══ INFORMATION GIVEN
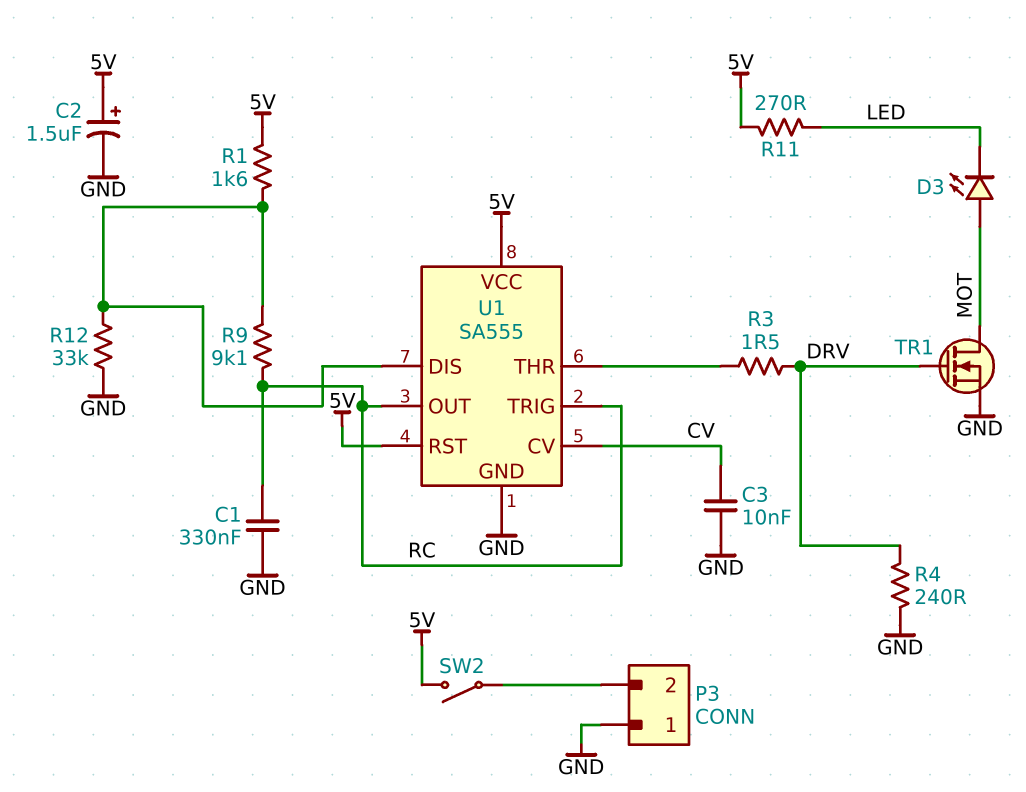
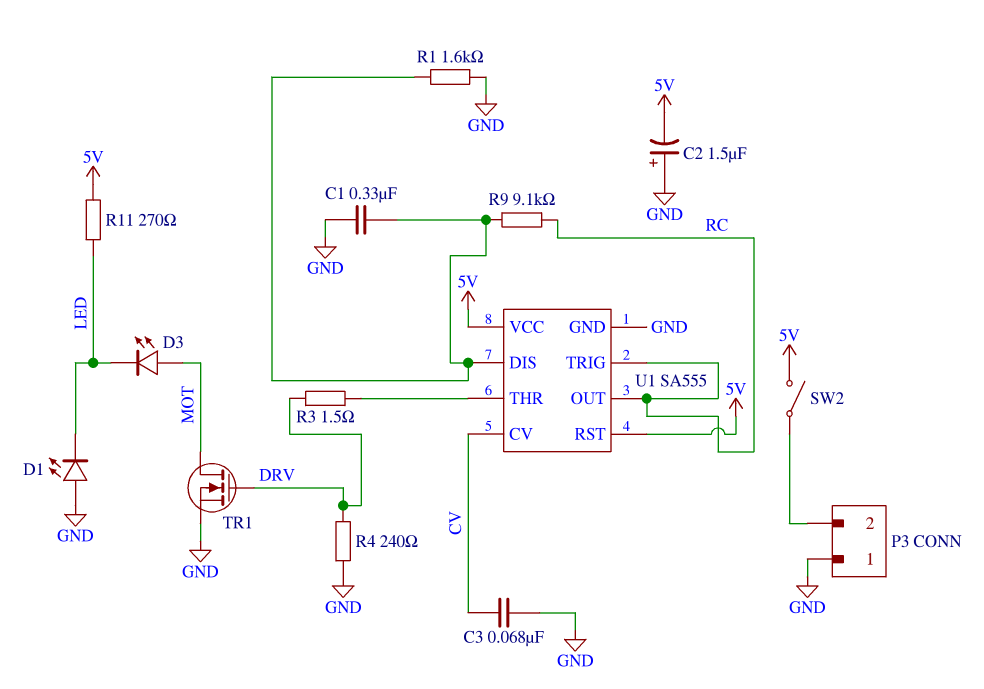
C1: 330nF (GND, RC) -> 330nF (GND, U1/DIS)
C2: 1.5uF (plus 5V, minus GND) -> 1.5uF (plus GND, minus 5V)
C3: 10nF (CV, GND) -> 68nF (CV, GND)
D1: none -> LED (A GND, K LED)
R1: 1.6k (5V, U1/DIS) -> 1.6k (GND, U1/DIS)
R12: 33k (GND, U1/DIS) -> none

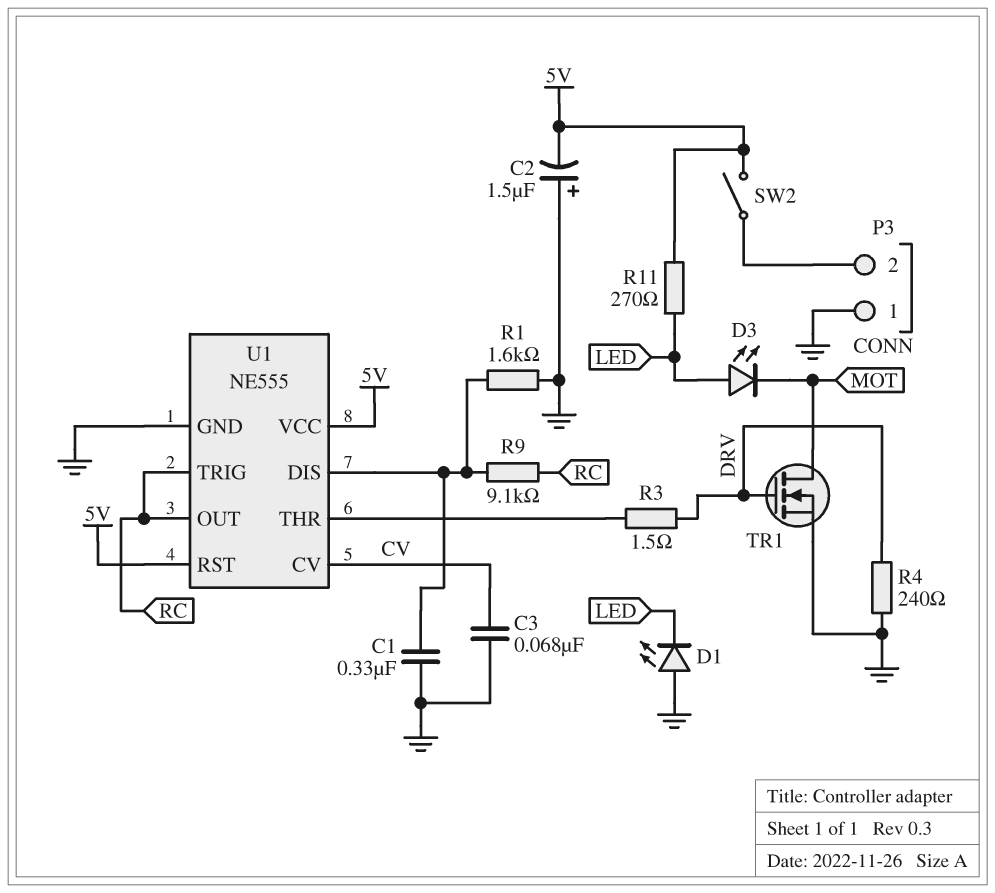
D3: LED (A MOT, K LED) -> LED (A LED, K MOT)
U1: SA555 -> NE555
════
- _WHAT YOU ARE ASKED TO DO_
Copy out each line carrying the string "none" from the data.

- _ANSWER TO THE EXERCISE_
D1: none -> LED (A GND, K LED)
R12: 33k (GND, U1/DIS) -> none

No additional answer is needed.